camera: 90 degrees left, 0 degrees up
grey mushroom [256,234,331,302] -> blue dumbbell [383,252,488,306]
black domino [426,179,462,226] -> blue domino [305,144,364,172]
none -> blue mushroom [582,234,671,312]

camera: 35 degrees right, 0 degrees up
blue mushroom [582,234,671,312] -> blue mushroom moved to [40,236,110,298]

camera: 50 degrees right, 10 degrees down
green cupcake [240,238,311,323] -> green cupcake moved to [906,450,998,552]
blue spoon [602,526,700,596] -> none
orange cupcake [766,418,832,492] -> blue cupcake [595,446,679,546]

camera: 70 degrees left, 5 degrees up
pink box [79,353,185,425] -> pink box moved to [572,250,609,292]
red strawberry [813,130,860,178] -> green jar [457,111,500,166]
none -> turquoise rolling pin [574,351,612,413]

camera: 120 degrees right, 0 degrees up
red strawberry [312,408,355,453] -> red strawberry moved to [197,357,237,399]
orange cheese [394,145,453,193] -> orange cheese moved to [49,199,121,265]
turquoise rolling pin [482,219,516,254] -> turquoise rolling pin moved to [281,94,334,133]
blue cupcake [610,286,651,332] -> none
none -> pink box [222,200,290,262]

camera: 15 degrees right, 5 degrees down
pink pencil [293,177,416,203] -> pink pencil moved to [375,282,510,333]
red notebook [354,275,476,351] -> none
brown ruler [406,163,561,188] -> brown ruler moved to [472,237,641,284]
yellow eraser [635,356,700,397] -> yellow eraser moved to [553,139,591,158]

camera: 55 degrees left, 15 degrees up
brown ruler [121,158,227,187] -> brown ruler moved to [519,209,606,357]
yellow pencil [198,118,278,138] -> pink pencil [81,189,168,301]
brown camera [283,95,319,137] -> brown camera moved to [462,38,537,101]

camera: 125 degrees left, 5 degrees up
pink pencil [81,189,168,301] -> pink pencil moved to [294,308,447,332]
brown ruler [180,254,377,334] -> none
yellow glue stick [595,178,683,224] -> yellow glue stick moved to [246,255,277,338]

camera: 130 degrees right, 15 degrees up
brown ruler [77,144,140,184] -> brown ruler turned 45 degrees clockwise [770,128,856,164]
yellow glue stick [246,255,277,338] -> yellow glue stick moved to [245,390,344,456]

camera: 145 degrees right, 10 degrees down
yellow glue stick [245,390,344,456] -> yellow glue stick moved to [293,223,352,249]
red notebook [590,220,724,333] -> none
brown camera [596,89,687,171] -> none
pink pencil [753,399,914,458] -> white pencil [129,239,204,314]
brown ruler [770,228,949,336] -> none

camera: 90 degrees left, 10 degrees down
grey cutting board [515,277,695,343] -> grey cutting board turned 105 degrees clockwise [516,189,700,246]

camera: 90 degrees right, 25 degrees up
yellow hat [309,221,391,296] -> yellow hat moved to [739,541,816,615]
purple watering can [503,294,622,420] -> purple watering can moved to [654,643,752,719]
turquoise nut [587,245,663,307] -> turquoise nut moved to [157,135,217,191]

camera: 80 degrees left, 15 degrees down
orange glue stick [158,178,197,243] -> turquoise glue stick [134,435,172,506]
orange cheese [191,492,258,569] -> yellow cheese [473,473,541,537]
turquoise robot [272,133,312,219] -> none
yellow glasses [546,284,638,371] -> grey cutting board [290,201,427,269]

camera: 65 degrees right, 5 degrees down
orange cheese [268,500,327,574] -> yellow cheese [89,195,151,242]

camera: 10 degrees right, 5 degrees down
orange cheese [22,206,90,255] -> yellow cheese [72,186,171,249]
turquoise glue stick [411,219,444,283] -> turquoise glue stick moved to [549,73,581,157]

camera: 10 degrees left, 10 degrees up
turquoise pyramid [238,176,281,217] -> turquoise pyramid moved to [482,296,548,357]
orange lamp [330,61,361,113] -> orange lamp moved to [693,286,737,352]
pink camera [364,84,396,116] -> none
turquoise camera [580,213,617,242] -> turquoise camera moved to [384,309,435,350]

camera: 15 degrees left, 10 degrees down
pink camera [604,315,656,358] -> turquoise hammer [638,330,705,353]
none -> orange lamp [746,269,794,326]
= = = = =
Please copy out every entry exactly, with nothing omitted.

camera: 90 degrees left, 0 degrees up
grey mushroom [256,234,331,302] -> blue dumbbell [383,252,488,306]
black domino [426,179,462,226] -> blue domino [305,144,364,172]
none -> blue mushroom [582,234,671,312]

camera: 35 degrees right, 0 degrees up
blue mushroom [582,234,671,312] -> blue mushroom moved to [40,236,110,298]

camera: 50 degrees right, 10 degrees down
green cupcake [240,238,311,323] -> green cupcake moved to [906,450,998,552]
blue spoon [602,526,700,596] -> none
orange cupcake [766,418,832,492] -> blue cupcake [595,446,679,546]

camera: 70 degrees left, 5 degrees up
pink box [79,353,185,425] -> pink box moved to [572,250,609,292]
red strawberry [813,130,860,178] -> green jar [457,111,500,166]
none -> turquoise rolling pin [574,351,612,413]

camera: 120 degrees right, 0 degrees up
red strawberry [312,408,355,453] -> red strawberry moved to [197,357,237,399]
orange cheese [394,145,453,193] -> orange cheese moved to [49,199,121,265]
turquoise rolling pin [482,219,516,254] -> turquoise rolling pin moved to [281,94,334,133]
blue cupcake [610,286,651,332] -> none
none -> pink box [222,200,290,262]

camera: 15 degrees right, 5 degrees down
pink pencil [293,177,416,203] -> pink pencil moved to [375,282,510,333]
red notebook [354,275,476,351] -> none
brown ruler [406,163,561,188] -> brown ruler moved to [472,237,641,284]
yellow eraser [635,356,700,397] -> yellow eraser moved to [553,139,591,158]

camera: 55 degrees left, 15 degrees up
brown ruler [121,158,227,187] -> brown ruler moved to [519,209,606,357]
yellow pencil [198,118,278,138] -> pink pencil [81,189,168,301]
brown camera [283,95,319,137] -> brown camera moved to [462,38,537,101]

camera: 125 degrees left, 5 degrees up
pink pencil [81,189,168,301] -> pink pencil moved to [294,308,447,332]
brown ruler [180,254,377,334] -> none
yellow glue stick [595,178,683,224] -> yellow glue stick moved to [246,255,277,338]

camera: 130 degrees right, 15 degrees up
brown ruler [77,144,140,184] -> brown ruler turned 45 degrees clockwise [770,128,856,164]
yellow glue stick [246,255,277,338] -> yellow glue stick moved to [245,390,344,456]

camera: 145 degrees right, 10 degrees down
yellow glue stick [245,390,344,456] -> yellow glue stick moved to [293,223,352,249]
red notebook [590,220,724,333] -> none
brown camera [596,89,687,171] -> none
pink pencil [753,399,914,458] -> white pencil [129,239,204,314]
brown ruler [770,228,949,336] -> none

camera: 90 degrees left, 10 degrees down
grey cutting board [515,277,695,343] -> grey cutting board turned 105 degrees clockwise [516,189,700,246]

camera: 90 degrees right, 25 degrees up
yellow hat [309,221,391,296] -> yellow hat moved to [739,541,816,615]
purple watering can [503,294,622,420] -> purple watering can moved to [654,643,752,719]
turquoise nut [587,245,663,307] -> turquoise nut moved to [157,135,217,191]

camera: 80 degrees left, 15 degrees down
orange glue stick [158,178,197,243] -> turquoise glue stick [134,435,172,506]
orange cheese [191,492,258,569] -> yellow cheese [473,473,541,537]
turquoise robot [272,133,312,219] -> none
yellow glasses [546,284,638,371] -> grey cutting board [290,201,427,269]

camera: 65 degrees right, 5 degrees down
orange cheese [268,500,327,574] -> yellow cheese [89,195,151,242]

camera: 10 degrees right, 5 degrees down
orange cheese [22,206,90,255] -> yellow cheese [72,186,171,249]
turquoise glue stick [411,219,444,283] -> turquoise glue stick moved to [549,73,581,157]

camera: 10 degrees left, 10 degrees up
turquoise pyramid [238,176,281,217] -> turquoise pyramid moved to [482,296,548,357]
orange lamp [330,61,361,113] -> orange lamp moved to [693,286,737,352]
pink camera [364,84,396,116] -> none
turquoise camera [580,213,617,242] -> turquoise camera moved to [384,309,435,350]

camera: 15 degrees left, 10 degrees down
pink camera [604,315,656,358] -> turquoise hammer [638,330,705,353]
none -> orange lamp [746,269,794,326]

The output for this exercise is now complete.